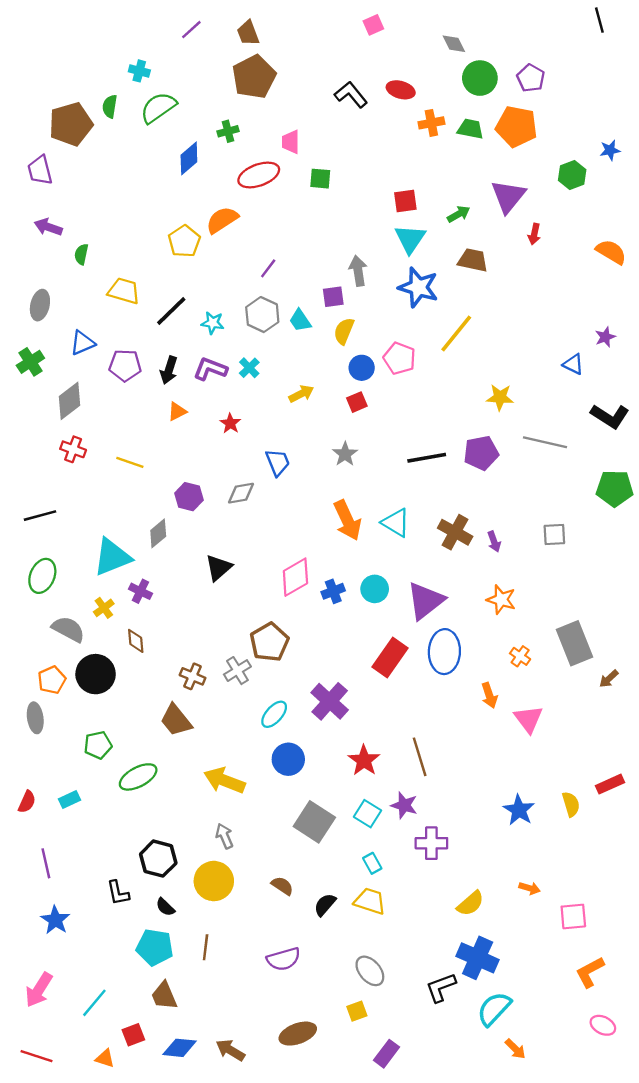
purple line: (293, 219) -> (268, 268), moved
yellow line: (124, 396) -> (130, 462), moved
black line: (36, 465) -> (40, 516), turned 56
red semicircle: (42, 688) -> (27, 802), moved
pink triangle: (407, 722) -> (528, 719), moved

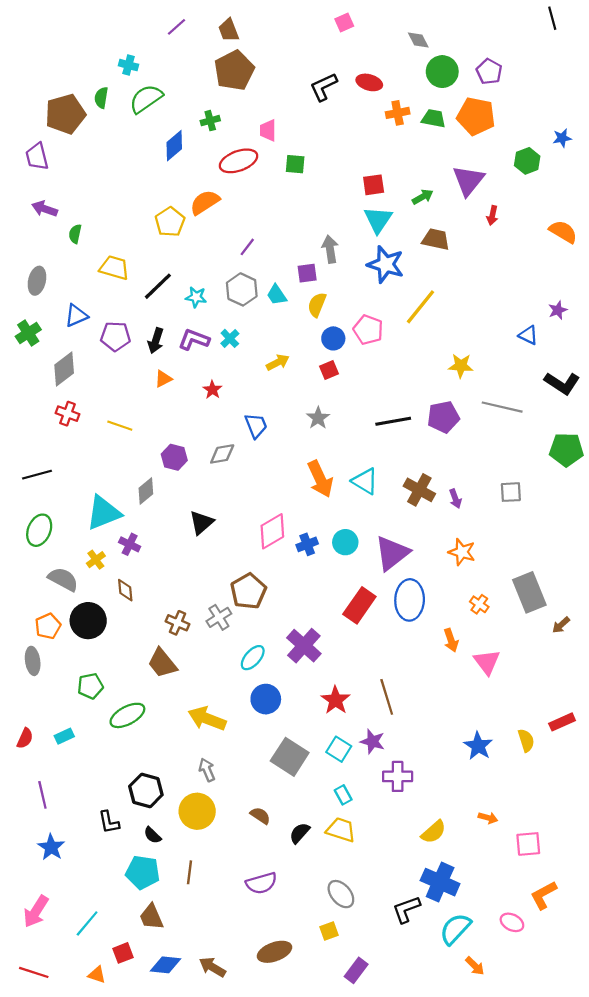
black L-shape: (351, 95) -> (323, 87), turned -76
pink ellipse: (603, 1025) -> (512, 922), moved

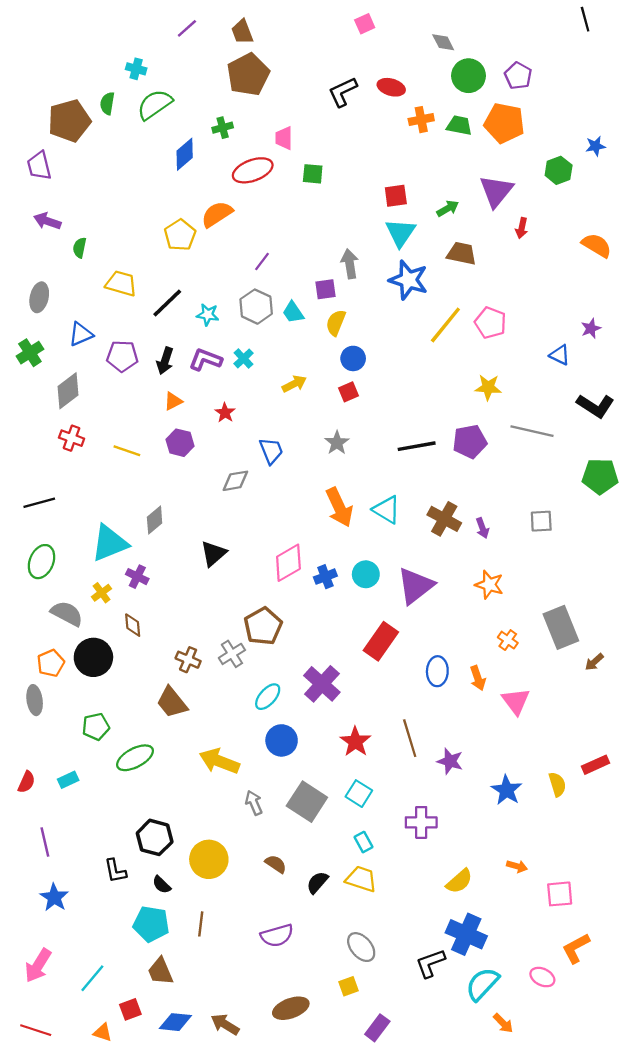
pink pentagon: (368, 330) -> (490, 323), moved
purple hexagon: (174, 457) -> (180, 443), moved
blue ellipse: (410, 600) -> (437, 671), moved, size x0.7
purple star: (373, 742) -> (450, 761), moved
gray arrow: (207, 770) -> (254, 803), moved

★ ★ ★

Problem details> When copying the data above, repeat every word exactly and drop the pictures.

Written answer>
purple line: (293, 219) -> (268, 268), moved
yellow line: (124, 396) -> (130, 462), moved
black line: (36, 465) -> (40, 516), turned 56
red semicircle: (42, 688) -> (27, 802), moved
pink triangle: (407, 722) -> (528, 719), moved

black L-shape: (351, 95) -> (323, 87), turned -76
pink ellipse: (603, 1025) -> (512, 922), moved

pink pentagon: (368, 330) -> (490, 323), moved
purple hexagon: (174, 457) -> (180, 443), moved
blue ellipse: (410, 600) -> (437, 671), moved, size x0.7
purple star: (373, 742) -> (450, 761), moved
gray arrow: (207, 770) -> (254, 803), moved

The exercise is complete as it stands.